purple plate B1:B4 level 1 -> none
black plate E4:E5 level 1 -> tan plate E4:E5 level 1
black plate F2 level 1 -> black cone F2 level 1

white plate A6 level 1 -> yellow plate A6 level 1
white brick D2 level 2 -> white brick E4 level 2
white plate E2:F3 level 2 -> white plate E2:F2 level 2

==

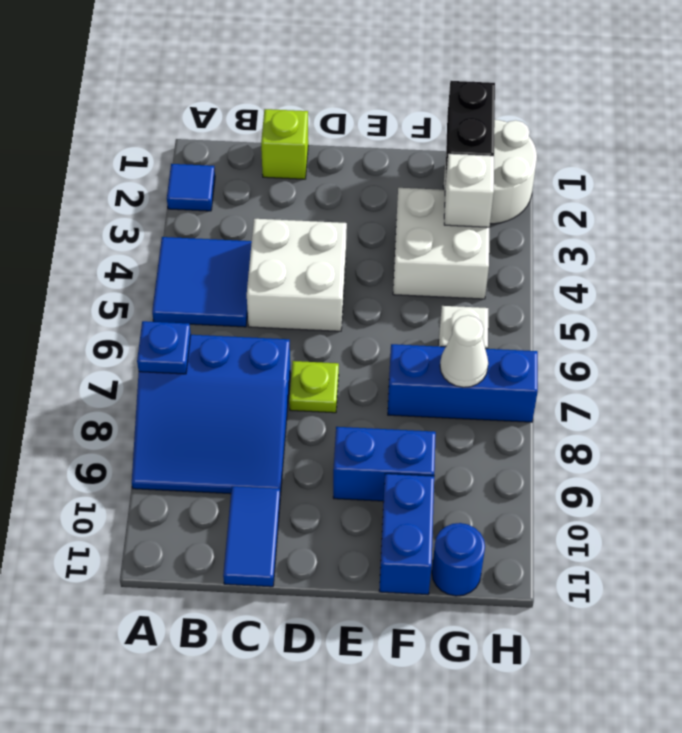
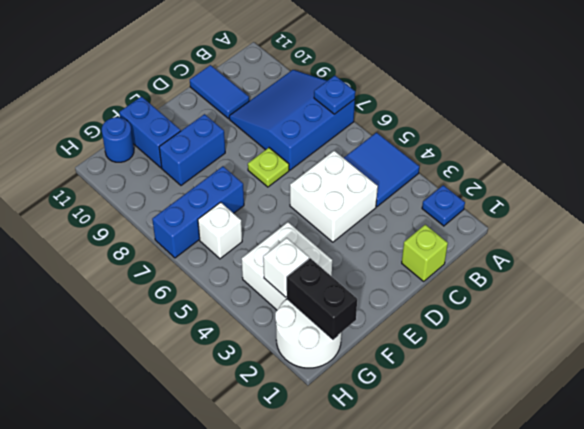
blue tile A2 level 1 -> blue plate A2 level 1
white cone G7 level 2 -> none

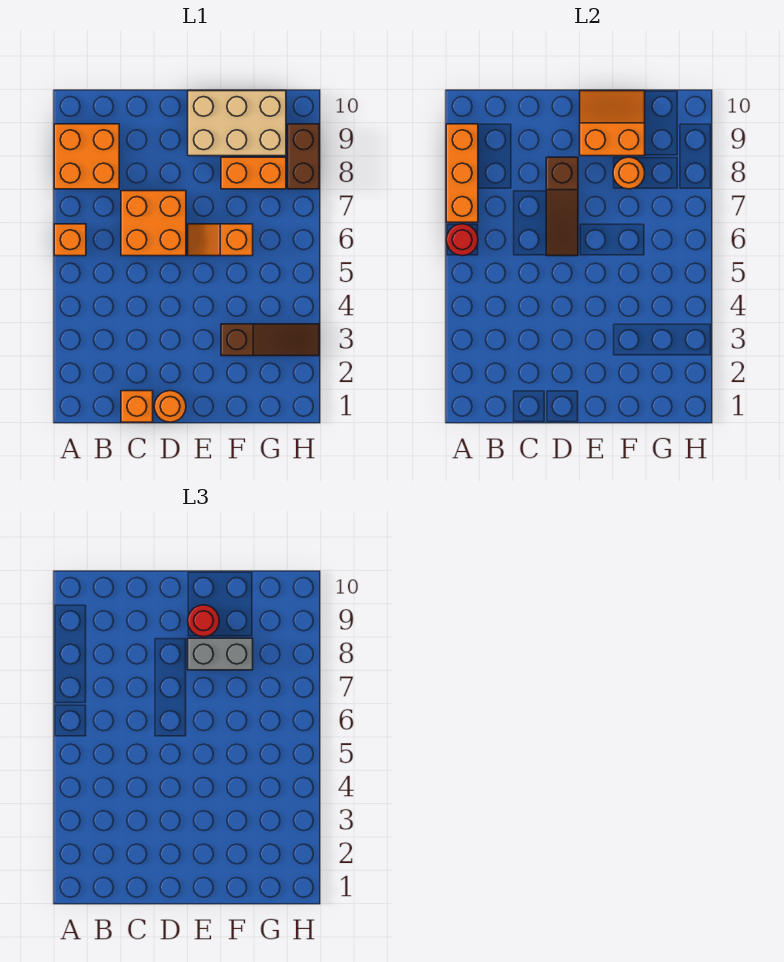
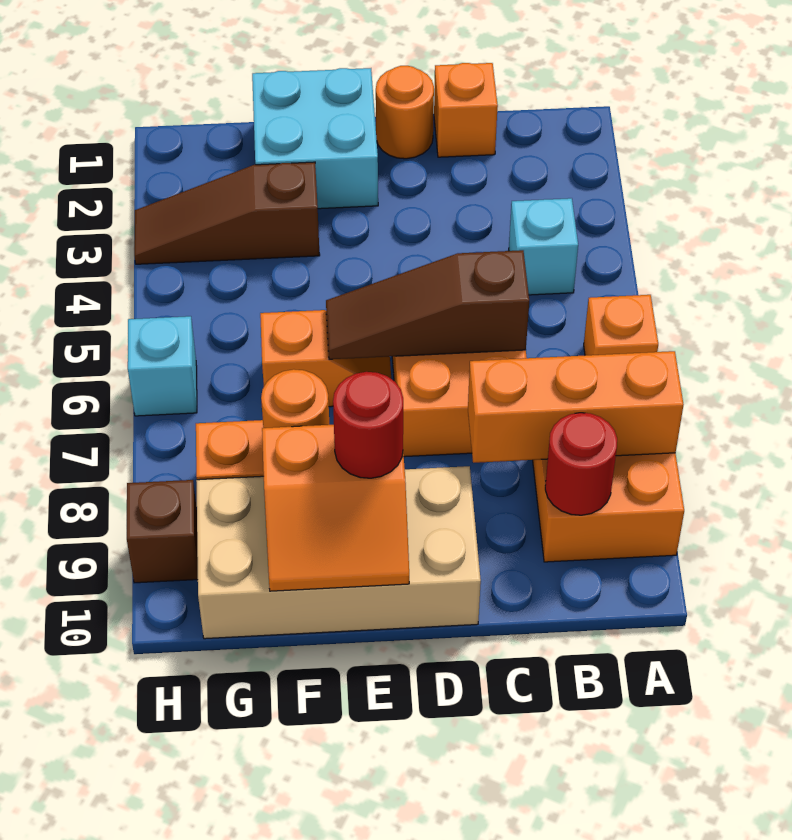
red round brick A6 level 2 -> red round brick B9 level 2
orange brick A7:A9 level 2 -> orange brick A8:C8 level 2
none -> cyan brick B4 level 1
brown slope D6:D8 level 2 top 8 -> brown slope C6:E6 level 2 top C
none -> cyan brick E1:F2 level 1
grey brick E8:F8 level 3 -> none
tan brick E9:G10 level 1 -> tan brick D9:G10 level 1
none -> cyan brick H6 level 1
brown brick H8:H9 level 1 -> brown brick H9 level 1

• [Work task]:
Print exactly the lines above from the one with "black plate E4:E5" to the one with "white plate E2:F3", including both.

• [Result of this task]:
black plate E4:E5 level 1 -> tan plate E4:E5 level 1
black plate F2 level 1 -> black cone F2 level 1

white plate A6 level 1 -> yellow plate A6 level 1
white brick D2 level 2 -> white brick E4 level 2
white plate E2:F3 level 2 -> white plate E2:F2 level 2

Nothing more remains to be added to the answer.